What is asked =>
Begin at the first line of the listing below and stop after the line that contains "18: (226, 130)", reproducing every line in that span verbatim. Leave the pictures out of your answer.

Data lines =>
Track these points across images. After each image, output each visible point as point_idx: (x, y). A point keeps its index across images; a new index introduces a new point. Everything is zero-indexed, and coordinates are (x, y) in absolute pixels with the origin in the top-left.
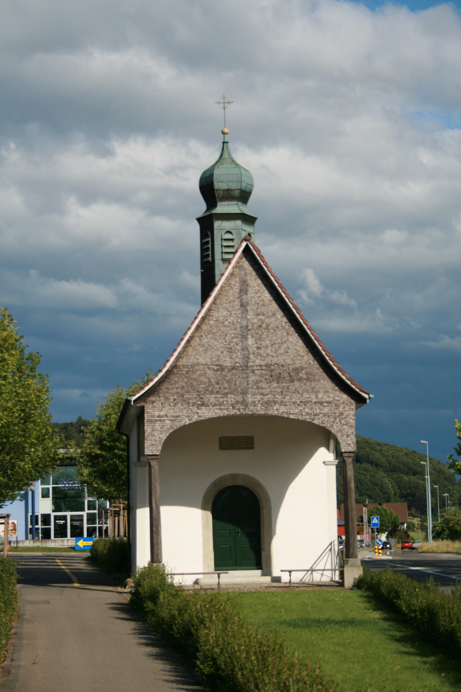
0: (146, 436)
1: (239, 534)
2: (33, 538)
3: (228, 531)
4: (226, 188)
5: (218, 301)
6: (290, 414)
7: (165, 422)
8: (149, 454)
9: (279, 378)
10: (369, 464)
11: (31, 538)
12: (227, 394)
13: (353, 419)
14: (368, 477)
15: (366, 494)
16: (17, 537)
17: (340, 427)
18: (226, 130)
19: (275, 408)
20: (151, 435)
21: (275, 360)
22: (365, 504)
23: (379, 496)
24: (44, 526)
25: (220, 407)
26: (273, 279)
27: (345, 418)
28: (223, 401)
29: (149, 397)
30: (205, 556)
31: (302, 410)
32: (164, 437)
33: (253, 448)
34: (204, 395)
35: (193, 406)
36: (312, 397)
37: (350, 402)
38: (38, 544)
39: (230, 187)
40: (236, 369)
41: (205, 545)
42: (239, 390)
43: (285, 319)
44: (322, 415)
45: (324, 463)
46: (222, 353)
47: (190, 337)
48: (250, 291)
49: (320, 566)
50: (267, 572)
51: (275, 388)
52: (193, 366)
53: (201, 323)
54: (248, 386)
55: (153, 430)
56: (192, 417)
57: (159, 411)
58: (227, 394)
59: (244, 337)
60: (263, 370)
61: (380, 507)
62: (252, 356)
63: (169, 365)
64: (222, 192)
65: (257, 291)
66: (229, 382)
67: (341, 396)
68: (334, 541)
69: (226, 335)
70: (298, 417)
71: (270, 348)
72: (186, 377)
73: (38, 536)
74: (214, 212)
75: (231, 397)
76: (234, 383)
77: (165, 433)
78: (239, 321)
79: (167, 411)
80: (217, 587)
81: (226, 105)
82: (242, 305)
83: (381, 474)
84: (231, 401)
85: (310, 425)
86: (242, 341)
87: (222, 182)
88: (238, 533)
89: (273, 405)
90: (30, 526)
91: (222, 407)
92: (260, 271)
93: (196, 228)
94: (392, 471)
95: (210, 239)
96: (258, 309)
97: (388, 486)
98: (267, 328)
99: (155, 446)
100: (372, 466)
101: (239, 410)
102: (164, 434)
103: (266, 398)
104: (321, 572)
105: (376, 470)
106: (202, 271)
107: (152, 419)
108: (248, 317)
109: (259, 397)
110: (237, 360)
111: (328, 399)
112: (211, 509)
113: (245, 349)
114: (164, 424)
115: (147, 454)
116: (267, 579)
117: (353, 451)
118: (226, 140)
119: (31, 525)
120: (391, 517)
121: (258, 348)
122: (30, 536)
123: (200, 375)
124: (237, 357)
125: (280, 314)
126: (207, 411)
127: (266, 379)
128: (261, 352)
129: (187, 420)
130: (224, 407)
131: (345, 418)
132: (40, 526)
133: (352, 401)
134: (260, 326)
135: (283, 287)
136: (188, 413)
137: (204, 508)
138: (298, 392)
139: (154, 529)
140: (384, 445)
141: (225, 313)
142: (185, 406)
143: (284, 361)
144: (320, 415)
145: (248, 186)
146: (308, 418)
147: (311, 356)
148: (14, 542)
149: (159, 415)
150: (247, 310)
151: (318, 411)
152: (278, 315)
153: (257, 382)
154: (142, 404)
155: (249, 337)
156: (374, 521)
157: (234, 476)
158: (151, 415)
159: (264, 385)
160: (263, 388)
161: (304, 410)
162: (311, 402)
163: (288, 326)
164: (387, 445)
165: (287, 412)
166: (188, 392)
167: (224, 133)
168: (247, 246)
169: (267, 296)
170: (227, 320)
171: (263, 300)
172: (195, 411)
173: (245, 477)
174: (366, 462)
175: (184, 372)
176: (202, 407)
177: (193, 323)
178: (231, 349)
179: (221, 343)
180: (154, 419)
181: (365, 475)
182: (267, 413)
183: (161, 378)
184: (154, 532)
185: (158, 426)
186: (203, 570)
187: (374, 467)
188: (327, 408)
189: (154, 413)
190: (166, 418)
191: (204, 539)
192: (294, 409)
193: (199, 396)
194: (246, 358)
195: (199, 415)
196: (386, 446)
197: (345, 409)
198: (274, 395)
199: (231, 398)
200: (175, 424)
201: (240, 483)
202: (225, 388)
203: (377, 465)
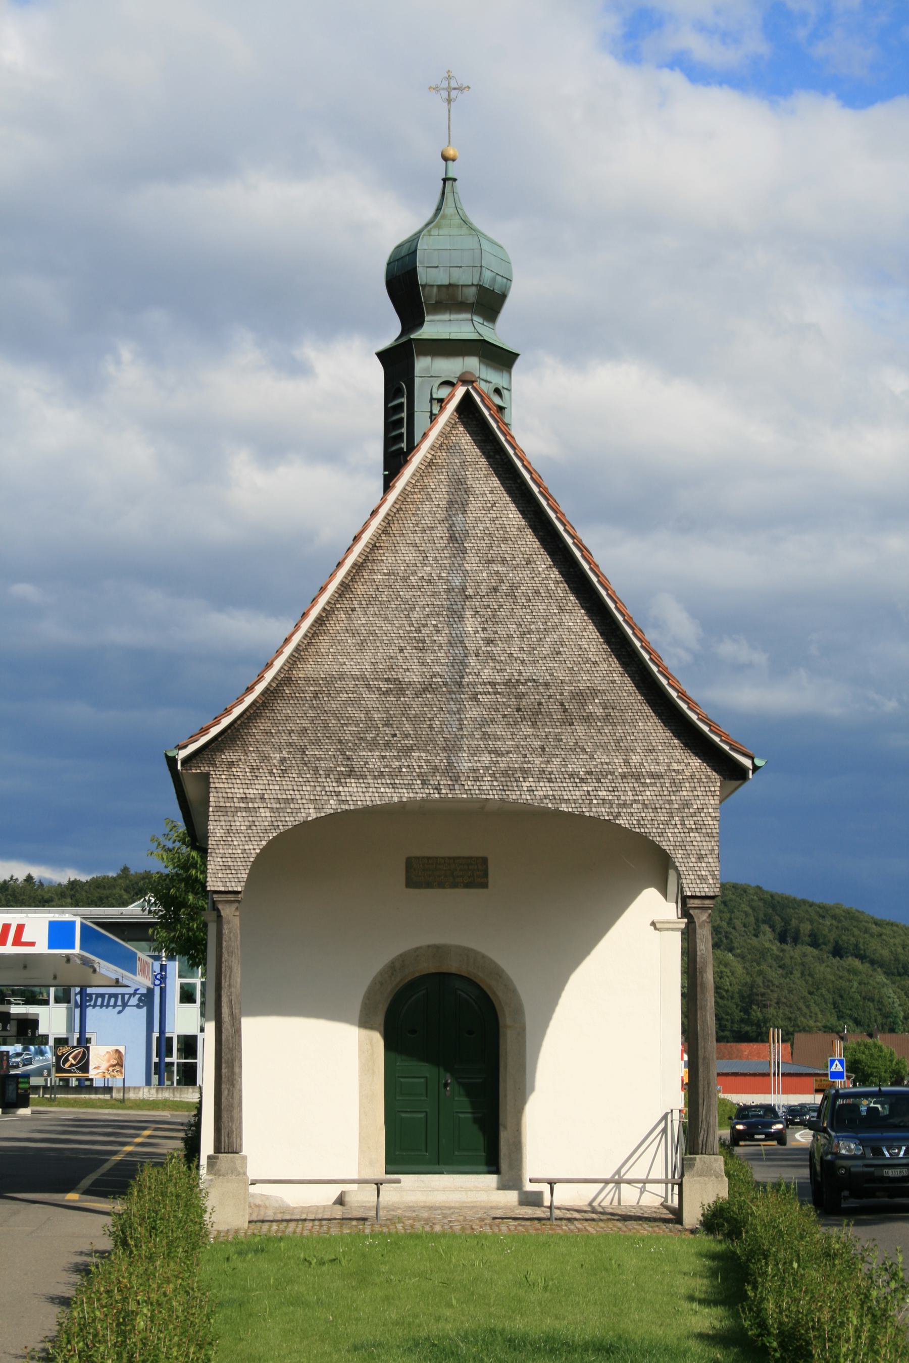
0: (210, 846)
1: (448, 1088)
2: (161, 1083)
3: (423, 1080)
4: (446, 282)
5: (395, 527)
6: (562, 800)
7: (258, 814)
8: (217, 889)
9: (536, 716)
10: (857, 960)
11: (157, 1083)
12: (410, 749)
13: (713, 818)
14: (855, 984)
15: (850, 1016)
16: (124, 1079)
17: (682, 835)
18: (451, 152)
19: (525, 785)
20: (222, 843)
21: (528, 671)
22: (842, 1034)
23: (876, 1021)
24: (185, 1058)
25: (392, 782)
26: (527, 476)
27: (694, 815)
28: (400, 767)
29: (222, 751)
30: (363, 1139)
31: (591, 793)
32: (255, 848)
33: (485, 885)
34: (354, 751)
35: (327, 776)
36: (616, 761)
37: (708, 777)
38: (166, 1095)
39: (453, 281)
40: (433, 691)
41: (364, 1113)
42: (440, 740)
43: (555, 574)
44: (640, 806)
45: (653, 924)
46: (401, 651)
47: (324, 609)
48: (474, 505)
49: (637, 1172)
50: (512, 1182)
51: (526, 737)
52: (330, 680)
53: (352, 580)
54: (461, 733)
55: (229, 831)
56: (323, 802)
57: (245, 786)
58: (410, 749)
59: (455, 615)
60: (499, 693)
61: (869, 1041)
62: (472, 660)
63: (269, 675)
64: (435, 289)
65: (489, 505)
66: (415, 721)
67: (686, 761)
68: (672, 1111)
69: (413, 609)
70: (579, 810)
71: (517, 641)
72: (312, 707)
73: (171, 1079)
74: (412, 336)
75: (420, 758)
76: (428, 723)
77: (258, 839)
78: (443, 575)
79: (263, 787)
80: (373, 1213)
81: (454, 94)
82: (452, 538)
83: (881, 978)
84: (420, 767)
85: (610, 827)
86: (449, 625)
87: (437, 267)
88: (446, 1085)
89: (521, 779)
90: (155, 1059)
91: (397, 781)
92: (497, 457)
93: (376, 375)
94: (899, 975)
95: (404, 400)
96: (490, 547)
97: (893, 1003)
98: (511, 594)
99: (233, 872)
100: (862, 963)
101: (438, 789)
102: (254, 843)
103: (503, 762)
104: (640, 1185)
105: (870, 972)
106: (387, 473)
107: (228, 805)
108: (466, 565)
109: (486, 759)
110: (437, 669)
111: (654, 768)
112: (382, 1028)
113: (457, 641)
114: (254, 819)
115: (213, 889)
116: (511, 1197)
117: (712, 894)
118: (450, 175)
119: (157, 1057)
120: (891, 1061)
121: (489, 642)
122: (155, 1079)
123: (345, 704)
124: (436, 661)
125: (543, 562)
126: (360, 789)
127: (504, 716)
128: (496, 650)
129: (312, 811)
130: (401, 782)
131: (694, 815)
132: (174, 1059)
133: (715, 775)
134: (495, 589)
135: (551, 496)
136: (315, 793)
137: (365, 1023)
138: (583, 750)
139: (224, 1071)
140: (888, 924)
141: (411, 556)
142: (308, 776)
143: (552, 675)
144: (635, 806)
145: (499, 278)
146: (604, 813)
147: (615, 663)
148: (118, 1090)
149: (243, 796)
150: (464, 551)
151: (630, 797)
152: (538, 563)
153: (483, 723)
154: (205, 769)
155: (468, 613)
156: (834, 1066)
157: (438, 951)
158: (225, 795)
159: (497, 729)
160: (496, 738)
161: (595, 793)
162: (612, 773)
163: (562, 590)
164: (892, 924)
165: (553, 795)
166: (316, 743)
167: (446, 159)
168: (467, 396)
169: (513, 516)
170: (414, 573)
171: (503, 527)
172: (332, 789)
173: (467, 953)
174: (852, 955)
175: (308, 696)
176: (348, 780)
177: (332, 575)
178: (424, 642)
179: (398, 628)
180: (232, 805)
181: (850, 981)
182: (505, 797)
183: (250, 706)
184: (224, 1079)
185: (240, 822)
186: (359, 1172)
187: (867, 965)
188: (651, 789)
189: (233, 791)
190: (261, 805)
191: (362, 1097)
192: (571, 789)
193: (343, 753)
194: (459, 665)
195: (340, 798)
196: (890, 927)
197: (695, 793)
198: (525, 756)
199: (419, 760)
200: (283, 819)
201: (453, 966)
202: (407, 736)
203: (872, 962)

Answer to this exercise =>
Track these points across images. After each image, output each visible point as point_idx: (x, y). A point keeps its index across images; a new index introduces a new point. Everything is zero-indexed, and coordinates are (x, y) in absolute pixels with the origin in the top-left.
0: (146, 436)
1: (239, 534)
2: (33, 538)
3: (228, 531)
4: (226, 188)
5: (218, 301)
6: (290, 414)
7: (165, 422)
8: (149, 454)
9: (279, 378)
10: (369, 464)
11: (31, 538)
12: (227, 394)
13: (353, 419)
14: (368, 477)
15: (366, 494)
16: (17, 537)
17: (340, 427)
18: (226, 130)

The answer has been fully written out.